** BEGIN Exercise material **

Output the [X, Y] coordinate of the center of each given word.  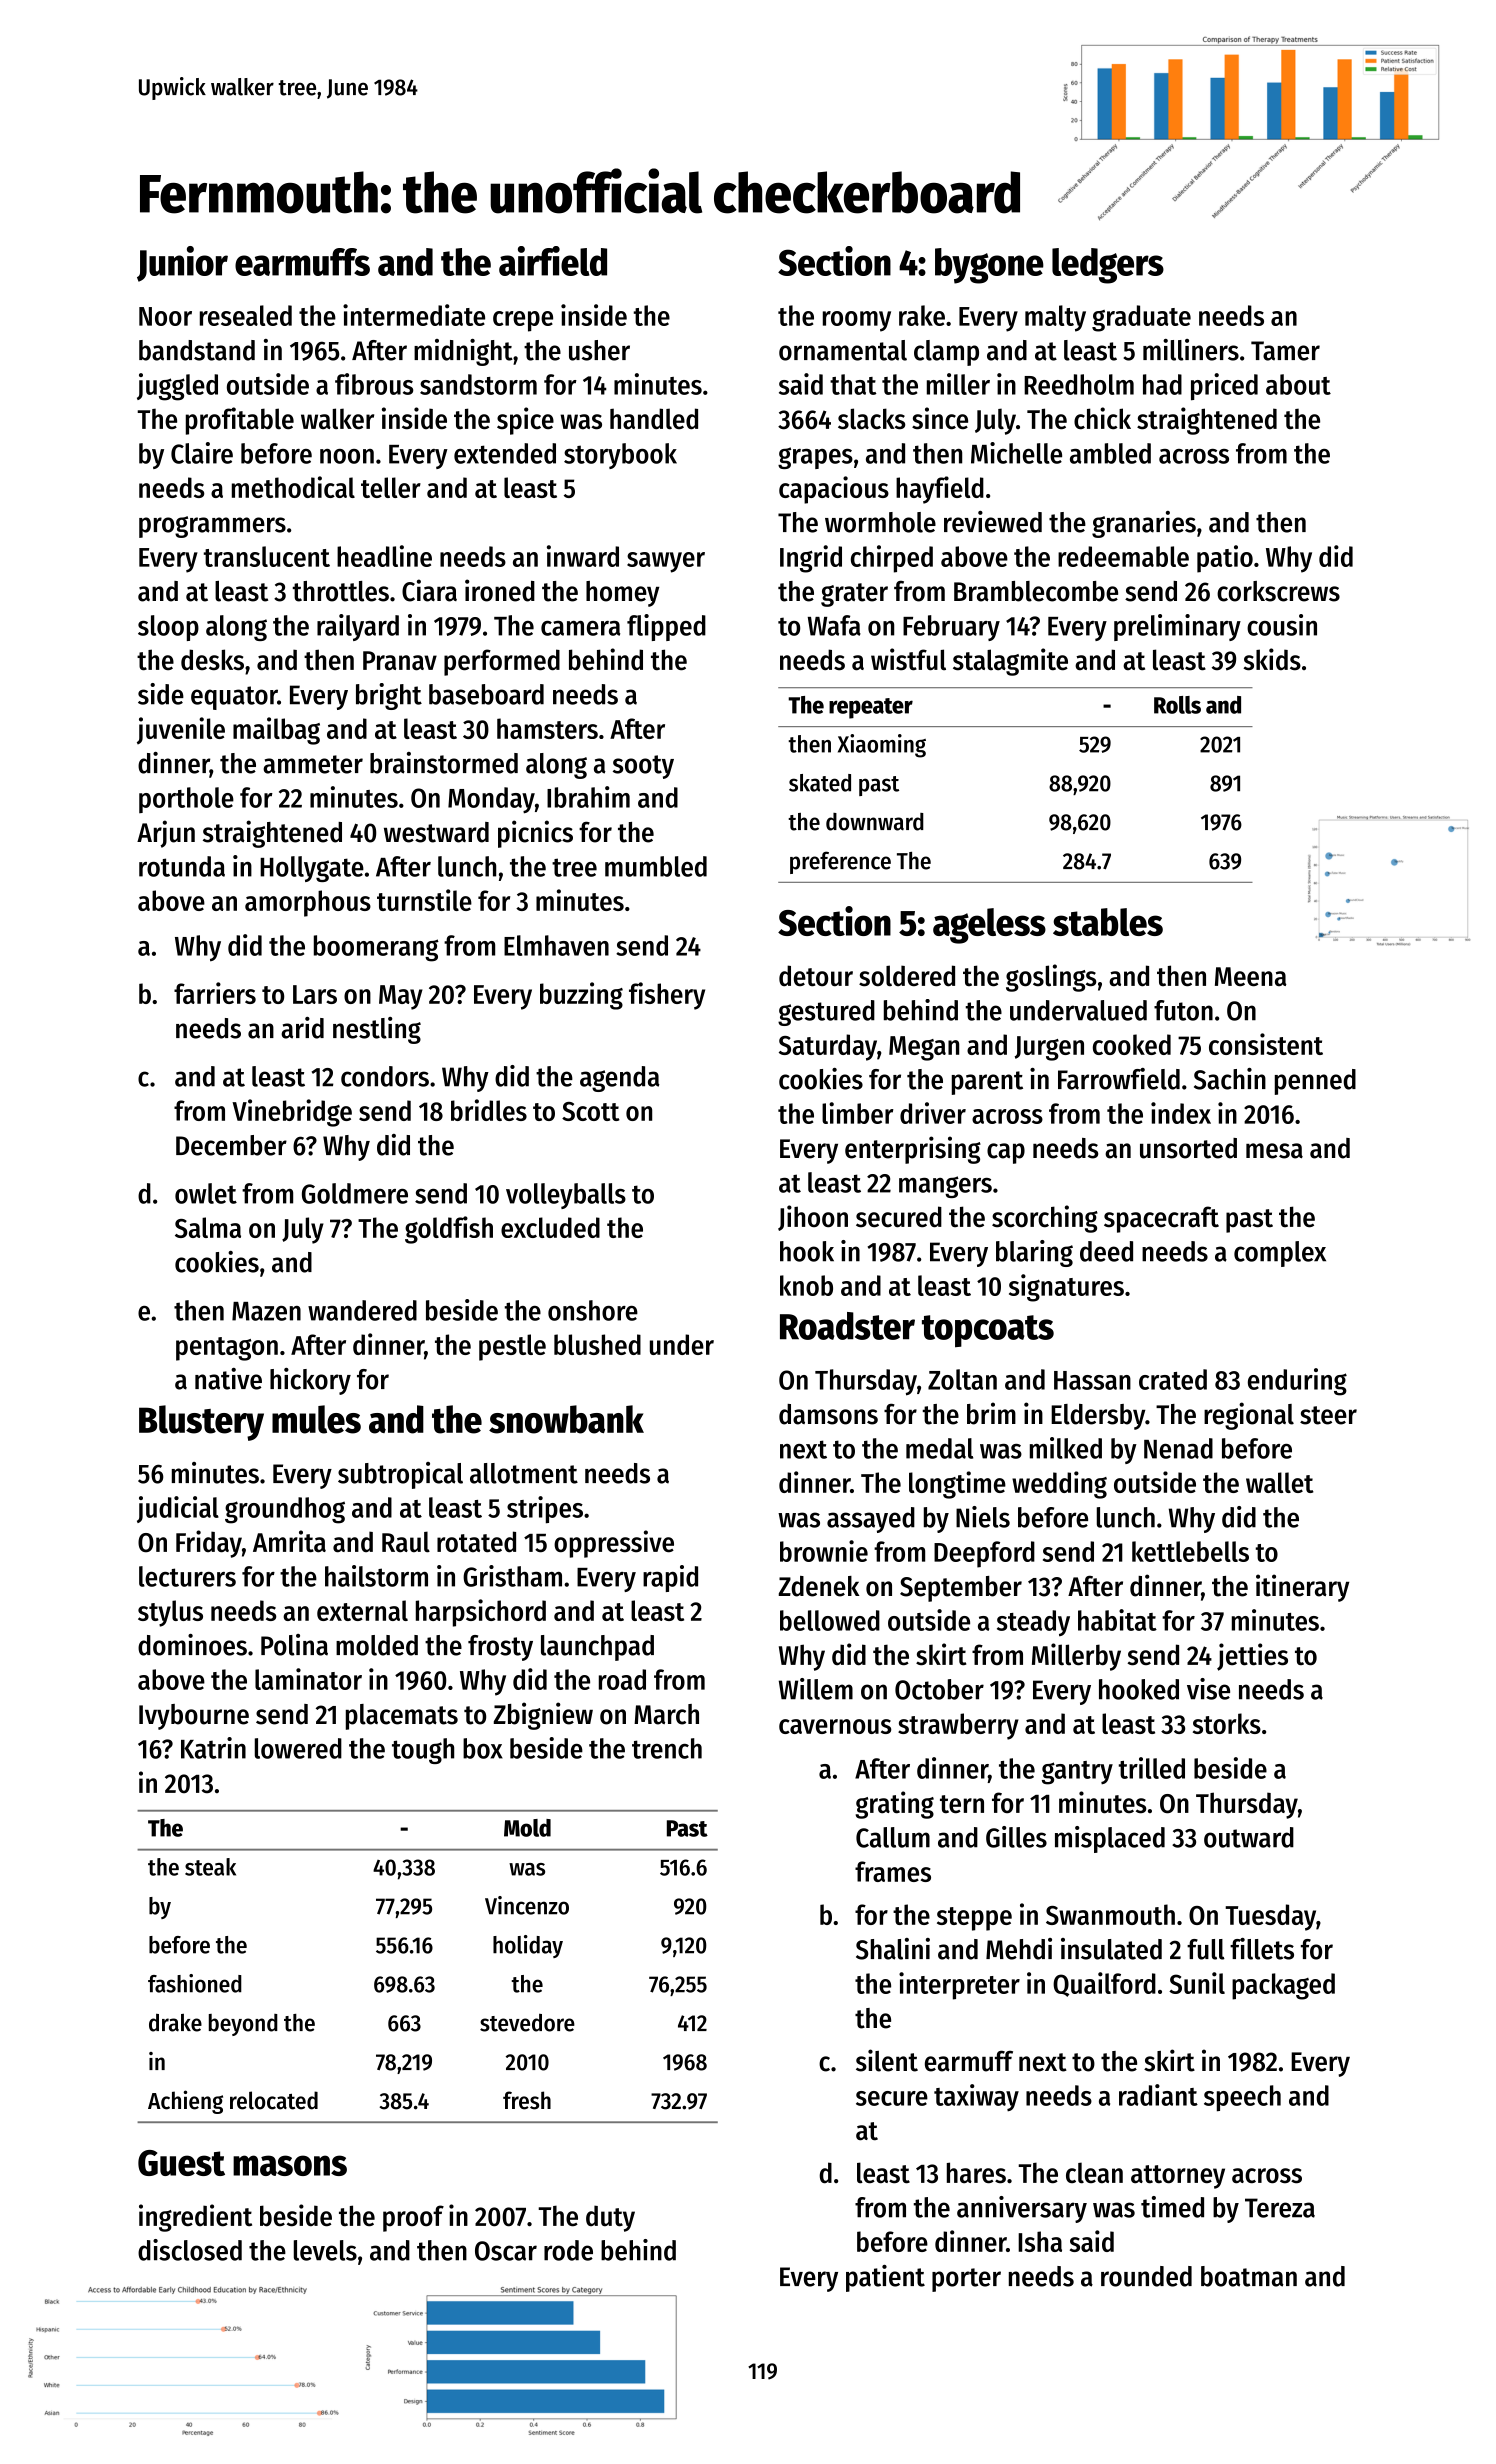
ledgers [1108, 266]
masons [290, 2165]
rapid [670, 1578]
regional [1249, 1416]
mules [316, 1419]
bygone [989, 266]
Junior [182, 264]
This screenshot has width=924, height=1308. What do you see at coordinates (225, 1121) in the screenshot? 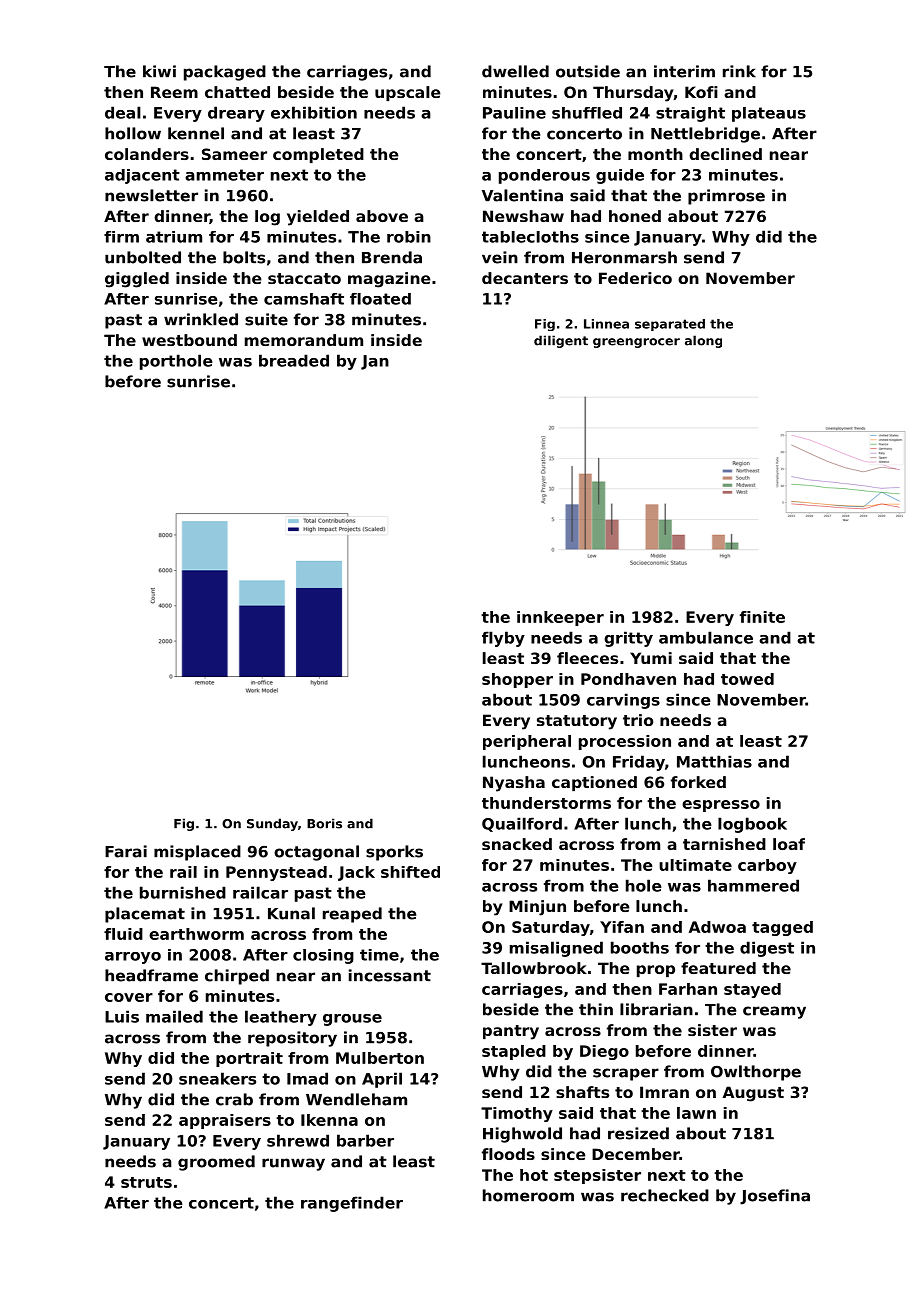
I see `appraisers` at bounding box center [225, 1121].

** END Exercise material **

**Description of the task**
Reproduce the lines above with each occurrence of "screenshot" switched to "image" and all else unchanged, omitting the pictures.

**Solution**
Output the [X, Y] coordinate of the center of each given word.  
ledgers [1108, 266]
masons [290, 2165]
rapid [670, 1578]
regional [1249, 1416]
mules [316, 1419]
bygone [989, 266]
Junior [182, 264]
This image has width=924, height=1308. What do you see at coordinates (225, 1121) in the image? 
I see `appraisers` at bounding box center [225, 1121].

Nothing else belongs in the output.